**Task instructions:** Your reply should consist solely of the number of lines in the data that contain "grey".

Scene difference descriptions
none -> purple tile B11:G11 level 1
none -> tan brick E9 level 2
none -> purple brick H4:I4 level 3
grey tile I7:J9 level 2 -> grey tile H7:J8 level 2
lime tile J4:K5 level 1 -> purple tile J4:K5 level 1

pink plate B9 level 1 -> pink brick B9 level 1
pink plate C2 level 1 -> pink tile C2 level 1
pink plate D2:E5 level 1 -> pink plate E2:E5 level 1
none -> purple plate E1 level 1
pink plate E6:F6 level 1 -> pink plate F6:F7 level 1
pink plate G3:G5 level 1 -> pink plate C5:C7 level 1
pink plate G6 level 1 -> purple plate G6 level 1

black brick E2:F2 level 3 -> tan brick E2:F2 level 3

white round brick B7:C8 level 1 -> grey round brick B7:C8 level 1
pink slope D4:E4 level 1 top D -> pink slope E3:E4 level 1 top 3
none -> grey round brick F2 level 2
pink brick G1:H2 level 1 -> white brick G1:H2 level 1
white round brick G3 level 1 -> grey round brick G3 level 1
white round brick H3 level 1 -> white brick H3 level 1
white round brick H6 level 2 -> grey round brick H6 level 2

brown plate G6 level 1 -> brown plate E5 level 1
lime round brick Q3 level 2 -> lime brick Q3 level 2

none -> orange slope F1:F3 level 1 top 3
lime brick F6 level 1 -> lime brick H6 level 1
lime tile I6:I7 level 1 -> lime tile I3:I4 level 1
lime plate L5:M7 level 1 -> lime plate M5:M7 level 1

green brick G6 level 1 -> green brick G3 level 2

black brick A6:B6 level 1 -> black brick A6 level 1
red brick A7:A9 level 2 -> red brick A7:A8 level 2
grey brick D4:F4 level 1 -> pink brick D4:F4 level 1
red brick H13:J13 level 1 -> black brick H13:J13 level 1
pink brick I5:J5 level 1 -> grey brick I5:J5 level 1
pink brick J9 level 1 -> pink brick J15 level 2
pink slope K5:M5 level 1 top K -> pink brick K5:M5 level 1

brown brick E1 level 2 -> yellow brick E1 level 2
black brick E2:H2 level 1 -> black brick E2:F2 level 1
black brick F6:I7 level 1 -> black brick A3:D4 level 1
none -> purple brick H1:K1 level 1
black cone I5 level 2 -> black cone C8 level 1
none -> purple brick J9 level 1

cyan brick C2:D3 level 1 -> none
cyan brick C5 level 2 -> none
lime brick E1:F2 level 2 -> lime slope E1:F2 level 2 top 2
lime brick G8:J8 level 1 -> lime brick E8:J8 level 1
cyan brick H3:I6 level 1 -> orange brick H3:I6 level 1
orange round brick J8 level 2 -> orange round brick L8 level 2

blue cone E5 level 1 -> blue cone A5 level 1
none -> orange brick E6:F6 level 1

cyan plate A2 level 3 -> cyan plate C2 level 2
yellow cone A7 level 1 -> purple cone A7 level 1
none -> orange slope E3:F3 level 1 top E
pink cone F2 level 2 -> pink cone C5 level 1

**Output of the task:** 7